__TASK DESCRIPTION__:
Select every line of the listing below that contains the string "kern". Case counts, so a line matches only if the letters agree in case.

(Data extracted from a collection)
-.-.-

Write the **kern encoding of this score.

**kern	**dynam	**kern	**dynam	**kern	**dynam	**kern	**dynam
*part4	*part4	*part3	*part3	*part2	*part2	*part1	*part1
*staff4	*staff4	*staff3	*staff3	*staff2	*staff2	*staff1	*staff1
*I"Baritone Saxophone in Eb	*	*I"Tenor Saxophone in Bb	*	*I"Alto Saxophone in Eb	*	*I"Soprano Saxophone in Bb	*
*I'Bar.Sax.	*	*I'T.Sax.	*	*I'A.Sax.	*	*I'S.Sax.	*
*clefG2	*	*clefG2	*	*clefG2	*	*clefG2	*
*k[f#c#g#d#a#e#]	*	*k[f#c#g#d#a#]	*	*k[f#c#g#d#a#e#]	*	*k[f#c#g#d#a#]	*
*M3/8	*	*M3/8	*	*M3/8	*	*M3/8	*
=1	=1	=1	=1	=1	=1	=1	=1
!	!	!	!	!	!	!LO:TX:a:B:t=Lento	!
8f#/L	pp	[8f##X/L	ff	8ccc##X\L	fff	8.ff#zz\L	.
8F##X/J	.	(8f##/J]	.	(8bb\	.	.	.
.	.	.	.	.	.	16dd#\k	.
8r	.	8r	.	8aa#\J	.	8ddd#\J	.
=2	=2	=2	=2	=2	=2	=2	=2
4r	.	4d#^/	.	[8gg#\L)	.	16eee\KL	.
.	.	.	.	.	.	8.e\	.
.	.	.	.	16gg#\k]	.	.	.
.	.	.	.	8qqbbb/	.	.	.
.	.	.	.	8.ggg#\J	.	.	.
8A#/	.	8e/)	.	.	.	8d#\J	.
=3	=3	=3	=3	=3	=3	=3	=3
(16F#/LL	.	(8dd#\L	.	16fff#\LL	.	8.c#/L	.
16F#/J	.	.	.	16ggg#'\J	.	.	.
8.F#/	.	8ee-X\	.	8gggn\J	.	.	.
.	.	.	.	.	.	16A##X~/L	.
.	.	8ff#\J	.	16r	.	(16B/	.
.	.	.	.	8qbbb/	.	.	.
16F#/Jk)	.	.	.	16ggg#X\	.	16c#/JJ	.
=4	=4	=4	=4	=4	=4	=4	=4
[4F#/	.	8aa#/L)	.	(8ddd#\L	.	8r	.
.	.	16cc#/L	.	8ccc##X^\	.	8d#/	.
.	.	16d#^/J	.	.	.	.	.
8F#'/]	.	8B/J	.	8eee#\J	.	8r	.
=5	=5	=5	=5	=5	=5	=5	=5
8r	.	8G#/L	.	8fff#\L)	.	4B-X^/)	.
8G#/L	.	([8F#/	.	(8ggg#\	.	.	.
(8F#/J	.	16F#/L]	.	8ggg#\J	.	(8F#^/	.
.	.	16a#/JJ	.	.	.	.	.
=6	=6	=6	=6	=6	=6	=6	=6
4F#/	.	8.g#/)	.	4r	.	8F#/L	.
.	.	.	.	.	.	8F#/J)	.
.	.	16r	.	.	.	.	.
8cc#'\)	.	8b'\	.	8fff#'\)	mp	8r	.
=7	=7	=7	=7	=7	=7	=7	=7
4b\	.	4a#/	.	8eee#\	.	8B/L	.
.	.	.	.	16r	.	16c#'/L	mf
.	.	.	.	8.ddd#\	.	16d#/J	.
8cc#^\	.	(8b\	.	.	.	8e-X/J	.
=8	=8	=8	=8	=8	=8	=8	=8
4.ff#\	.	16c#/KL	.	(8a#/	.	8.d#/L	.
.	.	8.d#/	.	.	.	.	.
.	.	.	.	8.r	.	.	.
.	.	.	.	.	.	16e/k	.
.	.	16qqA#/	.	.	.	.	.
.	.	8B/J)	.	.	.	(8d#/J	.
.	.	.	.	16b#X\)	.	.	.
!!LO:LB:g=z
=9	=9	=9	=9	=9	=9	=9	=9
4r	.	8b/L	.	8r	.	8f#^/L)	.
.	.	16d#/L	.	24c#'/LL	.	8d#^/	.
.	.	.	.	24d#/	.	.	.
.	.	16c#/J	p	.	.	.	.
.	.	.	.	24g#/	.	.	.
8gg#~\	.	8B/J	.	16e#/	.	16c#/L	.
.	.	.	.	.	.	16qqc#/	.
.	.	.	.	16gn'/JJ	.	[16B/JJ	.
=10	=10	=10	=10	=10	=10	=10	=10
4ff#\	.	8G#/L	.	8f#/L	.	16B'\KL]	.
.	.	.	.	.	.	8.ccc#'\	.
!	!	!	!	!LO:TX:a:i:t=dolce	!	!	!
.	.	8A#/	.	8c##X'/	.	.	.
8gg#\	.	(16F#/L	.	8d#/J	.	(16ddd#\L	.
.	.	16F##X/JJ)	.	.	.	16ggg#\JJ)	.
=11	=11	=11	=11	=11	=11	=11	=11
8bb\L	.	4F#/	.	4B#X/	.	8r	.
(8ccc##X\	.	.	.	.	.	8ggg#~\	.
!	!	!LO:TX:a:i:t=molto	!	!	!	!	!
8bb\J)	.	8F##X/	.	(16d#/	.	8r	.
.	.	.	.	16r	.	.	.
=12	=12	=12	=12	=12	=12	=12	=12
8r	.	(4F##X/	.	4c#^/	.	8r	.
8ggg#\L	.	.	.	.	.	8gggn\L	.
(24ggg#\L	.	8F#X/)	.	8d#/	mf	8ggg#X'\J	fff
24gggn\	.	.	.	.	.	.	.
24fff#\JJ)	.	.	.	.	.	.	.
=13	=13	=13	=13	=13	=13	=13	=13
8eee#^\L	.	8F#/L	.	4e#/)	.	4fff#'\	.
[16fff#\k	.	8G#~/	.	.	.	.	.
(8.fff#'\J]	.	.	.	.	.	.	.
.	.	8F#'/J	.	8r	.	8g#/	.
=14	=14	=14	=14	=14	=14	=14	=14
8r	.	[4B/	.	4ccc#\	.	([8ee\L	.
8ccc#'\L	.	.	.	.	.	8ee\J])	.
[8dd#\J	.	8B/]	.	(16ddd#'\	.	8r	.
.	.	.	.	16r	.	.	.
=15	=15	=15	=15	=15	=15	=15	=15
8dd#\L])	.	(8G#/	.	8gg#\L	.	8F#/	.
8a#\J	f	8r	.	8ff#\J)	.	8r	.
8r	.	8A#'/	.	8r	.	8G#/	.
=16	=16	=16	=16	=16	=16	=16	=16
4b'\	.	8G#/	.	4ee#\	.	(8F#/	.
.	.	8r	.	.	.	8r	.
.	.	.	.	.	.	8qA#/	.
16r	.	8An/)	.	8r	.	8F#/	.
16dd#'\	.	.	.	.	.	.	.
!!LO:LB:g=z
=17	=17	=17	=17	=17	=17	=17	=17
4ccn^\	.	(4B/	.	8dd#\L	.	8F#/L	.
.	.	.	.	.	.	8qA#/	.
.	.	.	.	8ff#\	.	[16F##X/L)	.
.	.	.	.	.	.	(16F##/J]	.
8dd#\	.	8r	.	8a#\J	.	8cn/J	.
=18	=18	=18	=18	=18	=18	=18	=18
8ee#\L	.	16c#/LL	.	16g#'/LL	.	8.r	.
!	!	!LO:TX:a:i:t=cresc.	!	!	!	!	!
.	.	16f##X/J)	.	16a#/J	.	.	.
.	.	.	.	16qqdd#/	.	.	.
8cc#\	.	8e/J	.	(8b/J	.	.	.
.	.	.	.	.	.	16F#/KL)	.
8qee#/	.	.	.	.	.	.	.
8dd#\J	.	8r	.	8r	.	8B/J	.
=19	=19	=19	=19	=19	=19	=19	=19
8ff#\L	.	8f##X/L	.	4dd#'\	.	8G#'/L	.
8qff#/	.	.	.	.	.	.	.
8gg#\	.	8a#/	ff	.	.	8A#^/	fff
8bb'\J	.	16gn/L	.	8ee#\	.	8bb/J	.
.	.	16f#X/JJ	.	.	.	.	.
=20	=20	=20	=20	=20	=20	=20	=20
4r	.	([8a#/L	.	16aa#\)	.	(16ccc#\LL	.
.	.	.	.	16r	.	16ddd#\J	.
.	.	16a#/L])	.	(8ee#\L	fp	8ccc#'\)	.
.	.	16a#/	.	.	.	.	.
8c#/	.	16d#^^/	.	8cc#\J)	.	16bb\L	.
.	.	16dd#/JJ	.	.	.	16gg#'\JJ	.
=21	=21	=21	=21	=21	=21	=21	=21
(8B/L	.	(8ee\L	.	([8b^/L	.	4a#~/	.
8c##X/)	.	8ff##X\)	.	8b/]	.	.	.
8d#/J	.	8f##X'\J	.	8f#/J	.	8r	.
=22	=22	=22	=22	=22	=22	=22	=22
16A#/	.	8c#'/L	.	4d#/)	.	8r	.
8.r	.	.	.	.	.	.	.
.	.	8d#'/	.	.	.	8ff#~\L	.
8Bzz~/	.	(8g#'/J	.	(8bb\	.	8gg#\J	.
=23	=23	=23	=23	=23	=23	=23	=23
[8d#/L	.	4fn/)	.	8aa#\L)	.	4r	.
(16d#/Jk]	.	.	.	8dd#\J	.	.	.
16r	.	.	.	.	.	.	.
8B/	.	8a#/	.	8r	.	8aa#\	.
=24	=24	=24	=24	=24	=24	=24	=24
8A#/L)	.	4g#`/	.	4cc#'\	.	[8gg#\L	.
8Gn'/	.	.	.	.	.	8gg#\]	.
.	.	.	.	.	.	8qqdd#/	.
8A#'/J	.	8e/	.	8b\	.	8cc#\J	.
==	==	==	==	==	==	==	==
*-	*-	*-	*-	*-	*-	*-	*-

-.-.-

__EXERCISE RESPONSE__:
Write the **kern encoding of this score.
**kern	**dynam	**kern	**dynam	**kern	**dynam	**kern	**dynam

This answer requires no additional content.